- WORK ORDER -
Output only the lines below that start at the line containing "(529, 524) = (645, 463): orange" and end at the line containing "(353, 360) = (299, 285): grey", with both ends kept.

- RECORDS PROVIDED -
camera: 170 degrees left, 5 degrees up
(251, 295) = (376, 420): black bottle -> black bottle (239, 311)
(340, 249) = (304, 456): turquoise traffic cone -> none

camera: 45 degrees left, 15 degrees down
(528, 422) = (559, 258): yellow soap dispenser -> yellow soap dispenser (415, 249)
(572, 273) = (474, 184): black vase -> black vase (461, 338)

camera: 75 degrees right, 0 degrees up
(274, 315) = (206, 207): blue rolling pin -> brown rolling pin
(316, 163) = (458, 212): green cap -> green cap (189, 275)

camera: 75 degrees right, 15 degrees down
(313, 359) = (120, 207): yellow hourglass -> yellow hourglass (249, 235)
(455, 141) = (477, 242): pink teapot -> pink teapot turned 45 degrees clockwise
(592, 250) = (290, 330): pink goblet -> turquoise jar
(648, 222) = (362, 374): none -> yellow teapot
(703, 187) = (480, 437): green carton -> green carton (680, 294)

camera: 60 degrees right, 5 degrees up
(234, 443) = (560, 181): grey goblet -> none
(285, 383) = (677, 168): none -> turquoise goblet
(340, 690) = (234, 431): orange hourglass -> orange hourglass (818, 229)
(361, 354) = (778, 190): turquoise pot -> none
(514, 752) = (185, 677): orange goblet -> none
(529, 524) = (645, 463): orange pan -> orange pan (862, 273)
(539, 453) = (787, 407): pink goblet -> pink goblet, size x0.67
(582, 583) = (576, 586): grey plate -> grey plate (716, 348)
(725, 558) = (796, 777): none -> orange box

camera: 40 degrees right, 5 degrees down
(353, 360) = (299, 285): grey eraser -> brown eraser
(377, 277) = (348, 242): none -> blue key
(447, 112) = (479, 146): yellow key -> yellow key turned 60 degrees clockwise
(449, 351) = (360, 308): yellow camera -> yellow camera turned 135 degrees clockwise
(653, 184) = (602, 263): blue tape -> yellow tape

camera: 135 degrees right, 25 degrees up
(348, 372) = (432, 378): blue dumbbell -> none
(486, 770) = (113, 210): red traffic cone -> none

- SOLUTION -
(529, 524) = (645, 463): orange pan -> orange pan (862, 273)
(539, 453) = (787, 407): pink goblet -> pink goblet, size x0.67
(582, 583) = (576, 586): grey plate -> grey plate (716, 348)
(725, 558) = (796, 777): none -> orange box

camera: 40 degrees right, 5 degrees down
(353, 360) = (299, 285): grey eraser -> brown eraser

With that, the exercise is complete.